### What is being asked
Transcribe exactly the lines that fall between the one holding "building: none -> [441,79,532,181]" and the one holding "building: none -> [69,377,158,458]", inclusive, from the entries below.

Data section Block Start

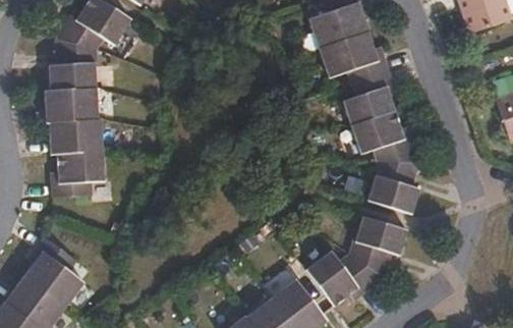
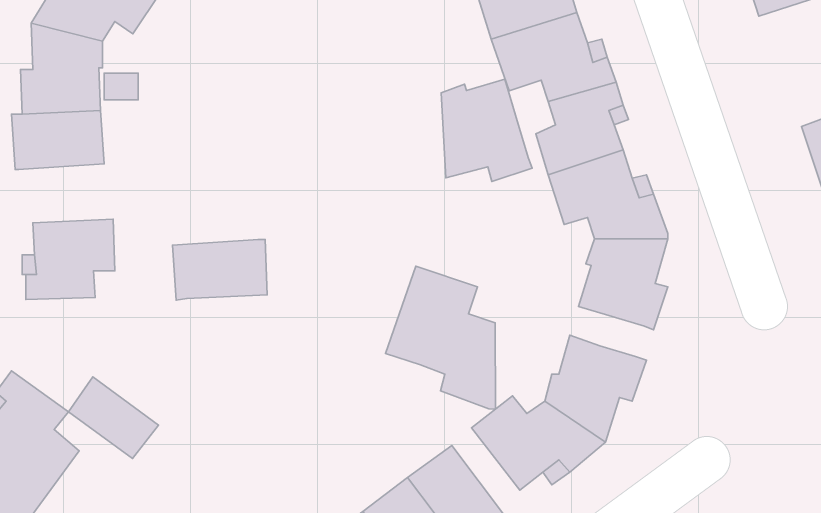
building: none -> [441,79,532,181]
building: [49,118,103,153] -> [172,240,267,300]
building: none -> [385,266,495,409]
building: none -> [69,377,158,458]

Data section Block End
Data section Block Start

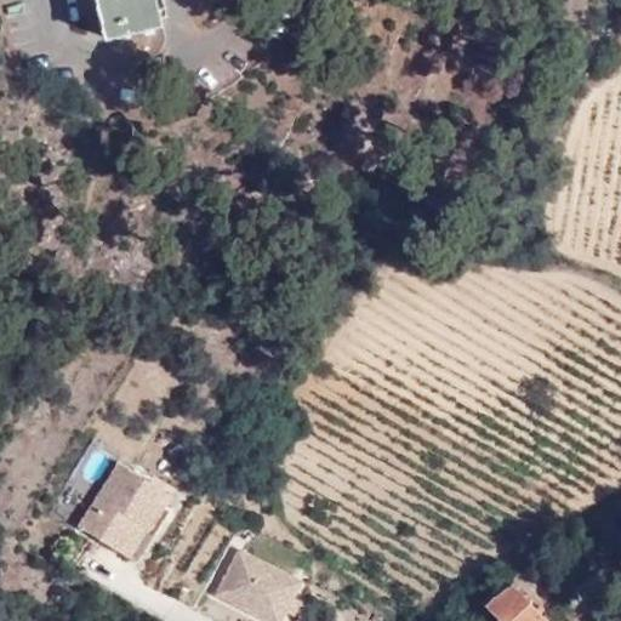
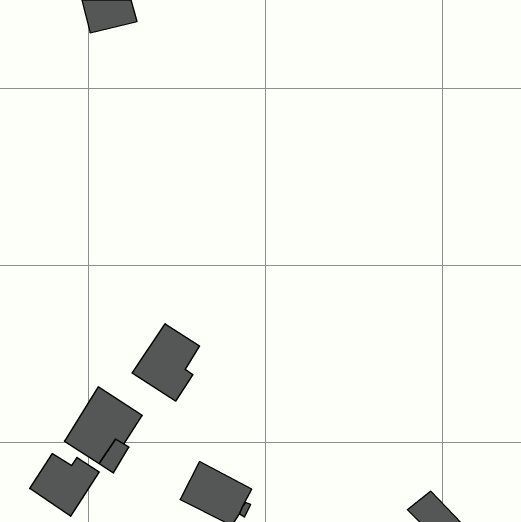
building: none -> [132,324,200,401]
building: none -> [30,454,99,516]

Data section Block End
Data section Block Start

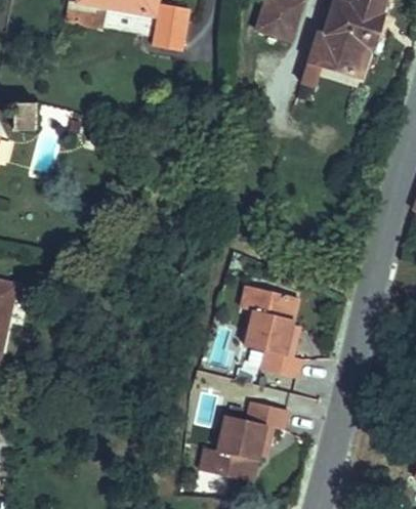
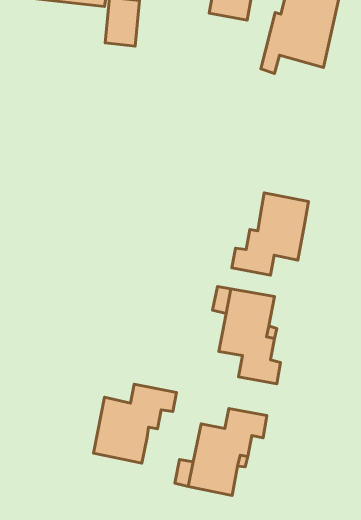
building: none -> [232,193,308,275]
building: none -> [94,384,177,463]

Data section Block End

### Response area
building: none -> [441,79,532,181]
building: [49,118,103,153] -> [172,240,267,300]
building: none -> [385,266,495,409]
building: none -> [69,377,158,458]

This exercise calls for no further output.